- Problem statement -
Every line between the top of the data below and the line with "(422, 501) = (410, 314): none -> blue domino", both ends included, must be retyped exactly.
─── Supplied records ───
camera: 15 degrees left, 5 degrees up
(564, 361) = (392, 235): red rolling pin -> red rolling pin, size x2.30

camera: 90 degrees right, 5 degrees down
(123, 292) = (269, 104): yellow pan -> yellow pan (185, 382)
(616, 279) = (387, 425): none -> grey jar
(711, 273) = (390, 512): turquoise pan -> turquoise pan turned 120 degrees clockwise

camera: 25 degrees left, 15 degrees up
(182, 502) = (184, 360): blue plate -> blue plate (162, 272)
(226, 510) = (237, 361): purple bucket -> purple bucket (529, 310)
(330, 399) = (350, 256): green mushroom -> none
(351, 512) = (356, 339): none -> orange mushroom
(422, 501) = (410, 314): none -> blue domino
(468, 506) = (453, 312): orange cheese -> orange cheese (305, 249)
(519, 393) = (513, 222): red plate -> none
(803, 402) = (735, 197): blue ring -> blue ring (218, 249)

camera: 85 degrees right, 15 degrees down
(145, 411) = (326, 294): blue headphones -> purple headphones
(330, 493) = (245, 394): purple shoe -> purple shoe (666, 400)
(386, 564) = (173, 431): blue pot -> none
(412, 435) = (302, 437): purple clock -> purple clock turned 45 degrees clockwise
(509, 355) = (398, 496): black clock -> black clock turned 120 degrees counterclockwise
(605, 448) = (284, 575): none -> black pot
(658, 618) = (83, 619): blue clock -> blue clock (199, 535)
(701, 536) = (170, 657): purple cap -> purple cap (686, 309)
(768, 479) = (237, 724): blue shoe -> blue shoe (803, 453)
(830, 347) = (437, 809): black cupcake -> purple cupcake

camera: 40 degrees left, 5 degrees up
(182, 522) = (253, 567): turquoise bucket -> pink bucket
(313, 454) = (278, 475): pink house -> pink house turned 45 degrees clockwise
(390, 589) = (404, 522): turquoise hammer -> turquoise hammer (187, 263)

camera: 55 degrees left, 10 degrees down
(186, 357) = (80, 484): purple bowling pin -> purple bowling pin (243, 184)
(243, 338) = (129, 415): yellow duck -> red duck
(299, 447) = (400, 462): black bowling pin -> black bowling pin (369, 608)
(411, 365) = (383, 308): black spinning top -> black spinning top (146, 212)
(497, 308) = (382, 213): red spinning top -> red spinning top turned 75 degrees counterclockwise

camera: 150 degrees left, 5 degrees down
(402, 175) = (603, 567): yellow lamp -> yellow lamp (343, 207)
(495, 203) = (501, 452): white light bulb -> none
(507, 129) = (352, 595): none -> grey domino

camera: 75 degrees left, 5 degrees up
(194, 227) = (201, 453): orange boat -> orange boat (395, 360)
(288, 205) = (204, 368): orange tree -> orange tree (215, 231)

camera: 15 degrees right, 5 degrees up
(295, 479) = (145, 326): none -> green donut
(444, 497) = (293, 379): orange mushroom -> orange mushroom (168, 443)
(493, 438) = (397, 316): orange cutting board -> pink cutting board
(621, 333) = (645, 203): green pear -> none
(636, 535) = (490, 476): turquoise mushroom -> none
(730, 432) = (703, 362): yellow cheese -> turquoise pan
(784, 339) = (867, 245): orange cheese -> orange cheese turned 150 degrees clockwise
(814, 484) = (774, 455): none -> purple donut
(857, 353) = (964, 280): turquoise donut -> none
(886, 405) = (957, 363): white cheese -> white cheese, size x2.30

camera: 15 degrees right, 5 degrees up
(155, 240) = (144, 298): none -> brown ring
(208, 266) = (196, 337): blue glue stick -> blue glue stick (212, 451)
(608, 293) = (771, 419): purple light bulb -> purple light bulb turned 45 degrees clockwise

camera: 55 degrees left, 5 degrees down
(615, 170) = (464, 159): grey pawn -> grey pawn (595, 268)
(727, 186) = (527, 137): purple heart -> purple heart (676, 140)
───
- Result of this task -
camera: 15 degrees left, 5 degrees up
(564, 361) = (392, 235): red rolling pin -> red rolling pin, size x2.30

camera: 90 degrees right, 5 degrees down
(123, 292) = (269, 104): yellow pan -> yellow pan (185, 382)
(616, 279) = (387, 425): none -> grey jar
(711, 273) = (390, 512): turquoise pan -> turquoise pan turned 120 degrees clockwise

camera: 25 degrees left, 15 degrees up
(182, 502) = (184, 360): blue plate -> blue plate (162, 272)
(226, 510) = (237, 361): purple bucket -> purple bucket (529, 310)
(330, 399) = (350, 256): green mushroom -> none
(351, 512) = (356, 339): none -> orange mushroom
(422, 501) = (410, 314): none -> blue domino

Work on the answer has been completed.